Your goal -
Quote the data below in full, minus the images.
Start of Exercise materials
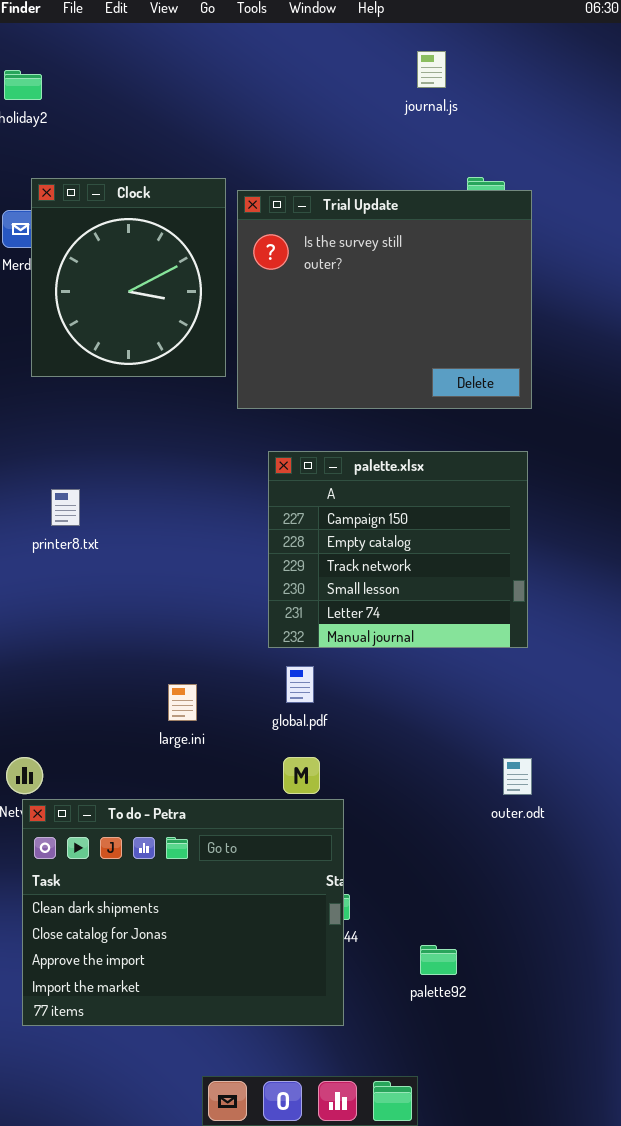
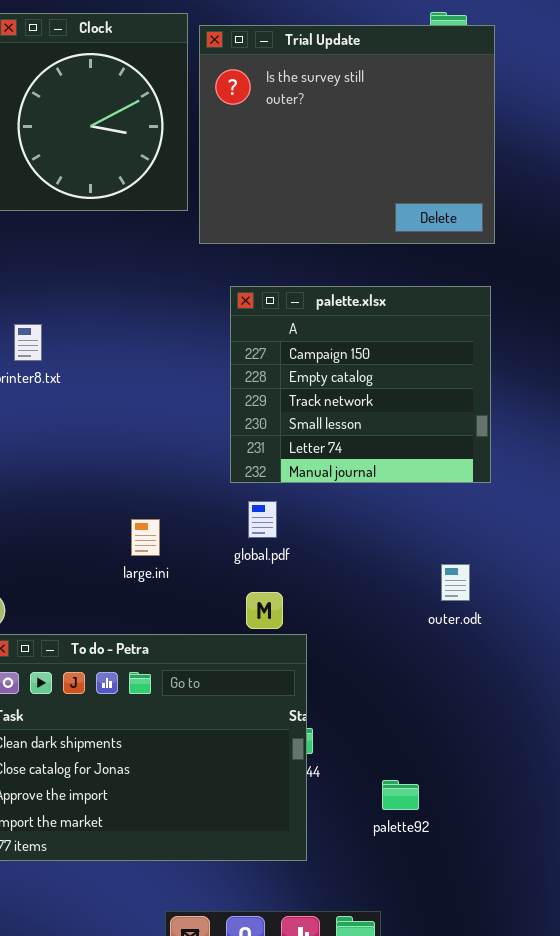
outer.odt: [503,758,532,795] -> [441,564,470,601], moved

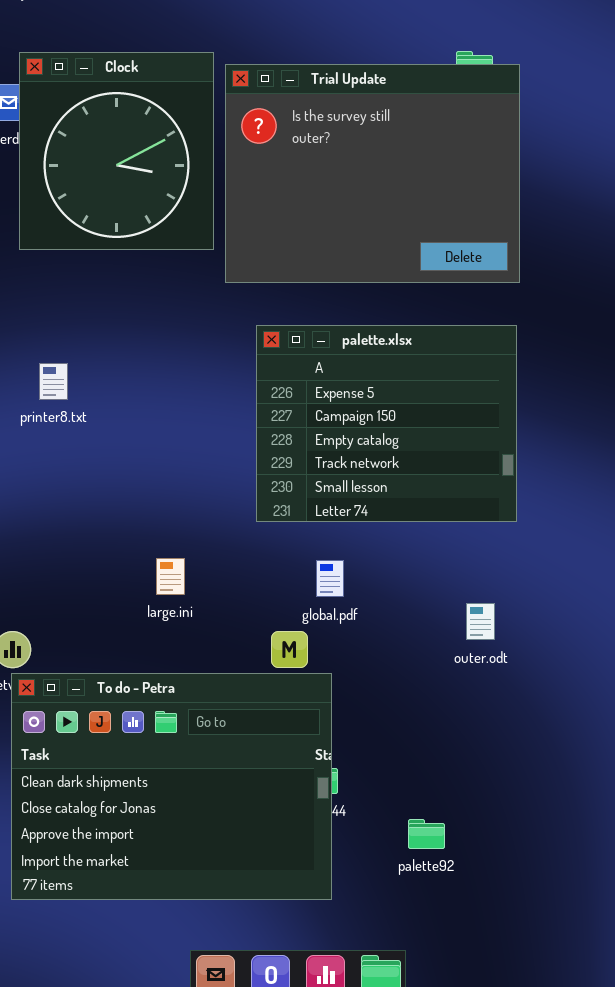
palette.xlsx: [230,286,491,483] -> [256,325,517,522], scrolled up 1 row
global.pdf: [248,501,277,538] -> [316,560,344,597], moved

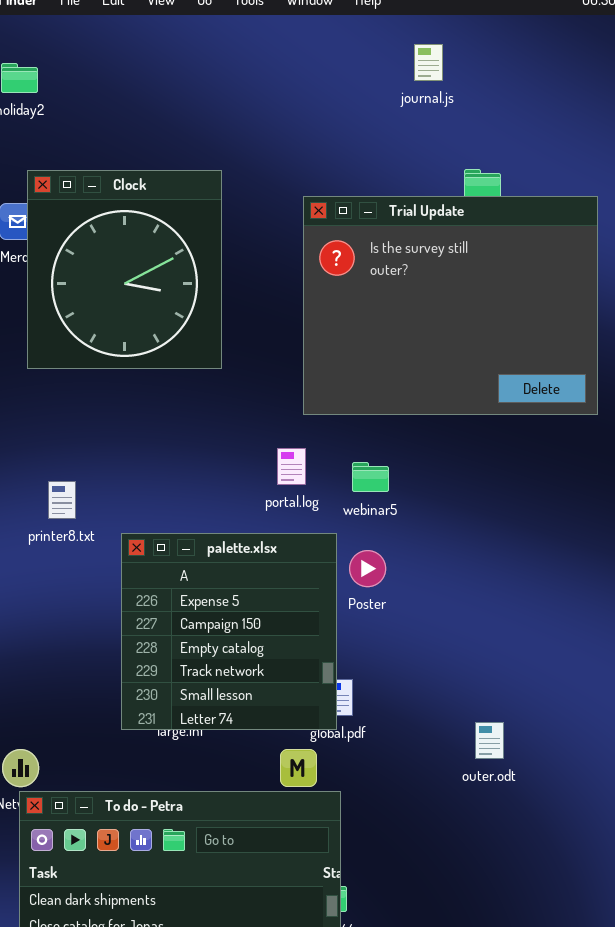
Trial Update: [225,64,520,283] -> [303,196,598,415], moved
palette.xlsx: [256,325,517,522] -> [121,533,337,730], moved, resized

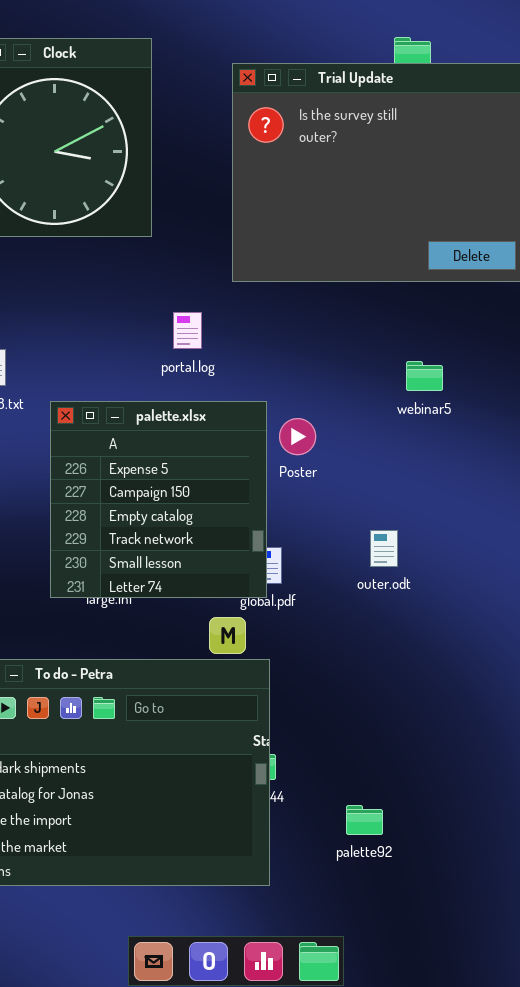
portal.log: [277,448,306,485] -> [173,312,202,349], moved
webinar5: [352,462,389,492] -> [406,361,443,391], moved
outer.odt: [475,722,504,759] -> [370,530,398,567], moved

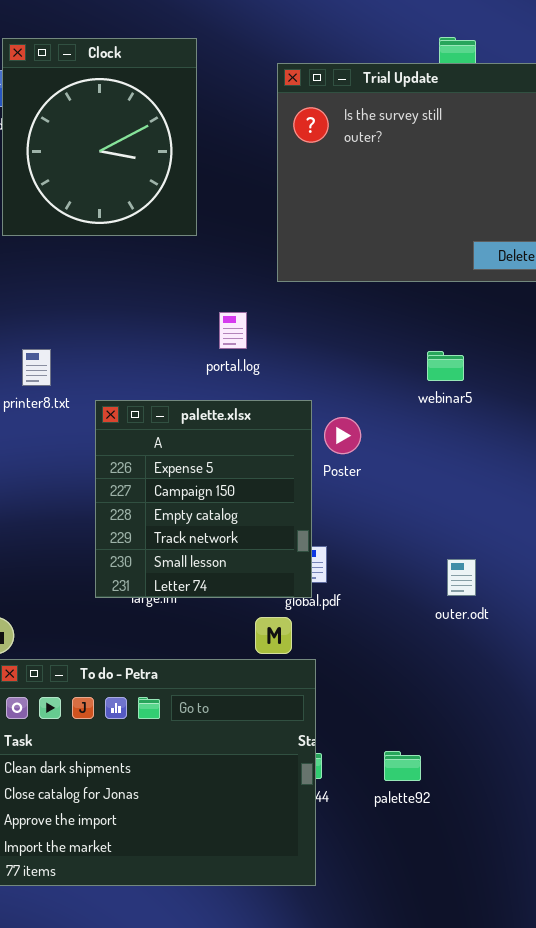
webinar5: [406,361,443,391] -> [427,351,464,381], moved
outer.odt: [370,530,398,567] -> [447,559,476,596], moved
palette92: [346,805,383,835] -> [384,751,421,781], moved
End of Exercise materials
Written solution -
outer.odt: [503,758,532,795] -> [441,564,470,601], moved

palette.xlsx: [230,286,491,483] -> [256,325,517,522], scrolled up 1 row
global.pdf: [248,501,277,538] -> [316,560,344,597], moved

Trial Update: [225,64,520,283] -> [303,196,598,415], moved
palette.xlsx: [256,325,517,522] -> [121,533,337,730], moved, resized

portal.log: [277,448,306,485] -> [173,312,202,349], moved
webinar5: [352,462,389,492] -> [406,361,443,391], moved
outer.odt: [475,722,504,759] -> [370,530,398,567], moved

webinar5: [406,361,443,391] -> [427,351,464,381], moved
outer.odt: [370,530,398,567] -> [447,559,476,596], moved
palette92: [346,805,383,835] -> [384,751,421,781], moved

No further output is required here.